→ **WHAT YOU WILL DO**
Scan the entries line by line and return those with "schottky".

→ **DATA RECORDS**
○ ○ ○ ○ ○ ○ ○
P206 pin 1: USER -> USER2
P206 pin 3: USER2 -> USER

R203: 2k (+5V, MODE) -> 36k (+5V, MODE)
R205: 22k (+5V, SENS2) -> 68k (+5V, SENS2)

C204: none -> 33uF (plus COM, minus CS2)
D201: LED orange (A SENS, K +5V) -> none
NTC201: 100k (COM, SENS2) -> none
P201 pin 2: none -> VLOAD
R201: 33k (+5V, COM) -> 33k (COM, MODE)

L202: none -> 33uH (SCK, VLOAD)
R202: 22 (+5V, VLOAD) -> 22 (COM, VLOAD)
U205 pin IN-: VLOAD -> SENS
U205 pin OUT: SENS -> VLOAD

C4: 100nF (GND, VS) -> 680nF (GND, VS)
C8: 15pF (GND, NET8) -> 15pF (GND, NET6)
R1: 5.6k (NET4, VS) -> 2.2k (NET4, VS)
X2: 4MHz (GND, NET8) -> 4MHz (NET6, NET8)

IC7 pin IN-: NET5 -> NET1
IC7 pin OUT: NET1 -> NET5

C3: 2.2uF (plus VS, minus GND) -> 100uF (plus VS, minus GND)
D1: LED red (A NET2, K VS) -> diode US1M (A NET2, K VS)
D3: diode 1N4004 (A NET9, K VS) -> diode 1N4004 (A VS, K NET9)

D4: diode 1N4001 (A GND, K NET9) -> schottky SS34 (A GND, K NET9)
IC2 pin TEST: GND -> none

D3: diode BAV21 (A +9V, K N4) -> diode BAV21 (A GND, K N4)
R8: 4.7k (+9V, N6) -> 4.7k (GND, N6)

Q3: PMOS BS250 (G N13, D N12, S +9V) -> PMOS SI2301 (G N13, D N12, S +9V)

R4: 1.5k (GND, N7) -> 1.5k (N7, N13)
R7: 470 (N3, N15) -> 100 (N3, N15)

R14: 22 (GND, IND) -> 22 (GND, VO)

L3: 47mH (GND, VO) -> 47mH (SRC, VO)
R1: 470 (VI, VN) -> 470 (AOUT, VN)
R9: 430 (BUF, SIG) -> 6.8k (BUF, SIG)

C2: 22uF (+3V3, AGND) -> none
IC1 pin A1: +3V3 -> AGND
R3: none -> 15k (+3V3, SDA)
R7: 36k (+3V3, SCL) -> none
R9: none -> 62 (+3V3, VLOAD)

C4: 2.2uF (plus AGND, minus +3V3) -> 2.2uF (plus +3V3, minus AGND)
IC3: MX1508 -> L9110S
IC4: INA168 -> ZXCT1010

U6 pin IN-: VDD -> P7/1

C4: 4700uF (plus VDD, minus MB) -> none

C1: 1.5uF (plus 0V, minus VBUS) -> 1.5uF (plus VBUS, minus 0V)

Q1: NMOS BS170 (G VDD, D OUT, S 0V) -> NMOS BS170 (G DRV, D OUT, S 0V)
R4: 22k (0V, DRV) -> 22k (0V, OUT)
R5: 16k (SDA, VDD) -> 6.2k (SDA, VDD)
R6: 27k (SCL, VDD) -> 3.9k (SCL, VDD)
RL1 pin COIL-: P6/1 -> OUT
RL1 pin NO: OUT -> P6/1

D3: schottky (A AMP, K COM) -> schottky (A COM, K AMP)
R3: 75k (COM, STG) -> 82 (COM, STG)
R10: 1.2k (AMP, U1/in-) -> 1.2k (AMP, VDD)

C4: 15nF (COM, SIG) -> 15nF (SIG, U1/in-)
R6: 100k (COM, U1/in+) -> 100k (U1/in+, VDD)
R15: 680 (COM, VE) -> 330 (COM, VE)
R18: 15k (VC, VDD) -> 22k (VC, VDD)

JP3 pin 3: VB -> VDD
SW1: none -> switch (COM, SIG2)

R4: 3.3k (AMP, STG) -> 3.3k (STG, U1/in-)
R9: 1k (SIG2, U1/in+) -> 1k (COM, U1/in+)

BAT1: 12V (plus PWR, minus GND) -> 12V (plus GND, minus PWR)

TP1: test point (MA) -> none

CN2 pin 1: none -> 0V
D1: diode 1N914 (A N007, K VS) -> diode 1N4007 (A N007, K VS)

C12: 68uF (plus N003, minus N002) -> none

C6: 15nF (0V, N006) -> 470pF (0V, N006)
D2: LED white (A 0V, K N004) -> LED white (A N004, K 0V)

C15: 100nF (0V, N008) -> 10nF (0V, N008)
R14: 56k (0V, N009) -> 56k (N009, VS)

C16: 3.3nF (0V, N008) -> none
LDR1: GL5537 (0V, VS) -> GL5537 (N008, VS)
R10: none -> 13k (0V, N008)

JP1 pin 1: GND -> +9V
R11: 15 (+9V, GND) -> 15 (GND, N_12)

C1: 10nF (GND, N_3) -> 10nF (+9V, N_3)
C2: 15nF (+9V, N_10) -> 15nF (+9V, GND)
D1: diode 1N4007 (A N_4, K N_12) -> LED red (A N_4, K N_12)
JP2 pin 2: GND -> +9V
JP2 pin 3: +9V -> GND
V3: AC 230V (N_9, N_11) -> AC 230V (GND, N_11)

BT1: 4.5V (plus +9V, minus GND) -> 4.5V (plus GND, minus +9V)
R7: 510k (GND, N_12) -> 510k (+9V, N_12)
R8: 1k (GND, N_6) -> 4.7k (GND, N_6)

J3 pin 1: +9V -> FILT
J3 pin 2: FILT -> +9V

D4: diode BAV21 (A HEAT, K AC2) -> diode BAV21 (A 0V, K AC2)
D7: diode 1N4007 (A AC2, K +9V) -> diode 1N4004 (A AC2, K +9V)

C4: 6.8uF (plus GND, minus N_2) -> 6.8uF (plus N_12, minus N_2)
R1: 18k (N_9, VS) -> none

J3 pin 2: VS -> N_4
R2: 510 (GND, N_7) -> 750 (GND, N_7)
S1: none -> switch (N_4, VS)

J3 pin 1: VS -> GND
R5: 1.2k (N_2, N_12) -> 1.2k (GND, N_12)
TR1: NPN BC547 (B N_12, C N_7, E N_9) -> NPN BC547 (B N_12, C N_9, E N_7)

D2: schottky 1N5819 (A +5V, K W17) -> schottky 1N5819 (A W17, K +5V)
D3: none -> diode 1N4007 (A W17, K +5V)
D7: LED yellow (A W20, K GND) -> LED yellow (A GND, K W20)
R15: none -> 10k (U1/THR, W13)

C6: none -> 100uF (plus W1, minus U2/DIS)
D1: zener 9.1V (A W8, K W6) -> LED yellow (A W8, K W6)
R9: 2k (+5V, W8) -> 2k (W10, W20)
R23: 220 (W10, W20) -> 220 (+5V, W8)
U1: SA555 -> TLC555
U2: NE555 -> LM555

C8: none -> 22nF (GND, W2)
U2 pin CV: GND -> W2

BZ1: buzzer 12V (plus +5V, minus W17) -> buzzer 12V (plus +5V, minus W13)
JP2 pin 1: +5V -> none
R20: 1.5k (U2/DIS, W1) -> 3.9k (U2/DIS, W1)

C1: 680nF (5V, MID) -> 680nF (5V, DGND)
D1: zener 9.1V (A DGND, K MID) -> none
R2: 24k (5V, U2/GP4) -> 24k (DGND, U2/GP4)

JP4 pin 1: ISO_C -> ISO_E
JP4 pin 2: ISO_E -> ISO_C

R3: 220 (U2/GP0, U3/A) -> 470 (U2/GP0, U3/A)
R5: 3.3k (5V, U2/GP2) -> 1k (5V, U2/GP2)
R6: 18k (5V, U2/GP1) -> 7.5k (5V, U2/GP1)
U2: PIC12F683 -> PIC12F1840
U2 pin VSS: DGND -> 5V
○ ○ ○ ○ ○ ○ ○
→ **EXPECTED ANSWER**
D4: diode 1N4001 (A GND, K NET9) -> schottky SS34 (A GND, K NET9)
D3: schottky (A AMP, K COM) -> schottky (A COM, K AMP)
D2: schottky 1N5819 (A +5V, K W17) -> schottky 1N5819 (A W17, K +5V)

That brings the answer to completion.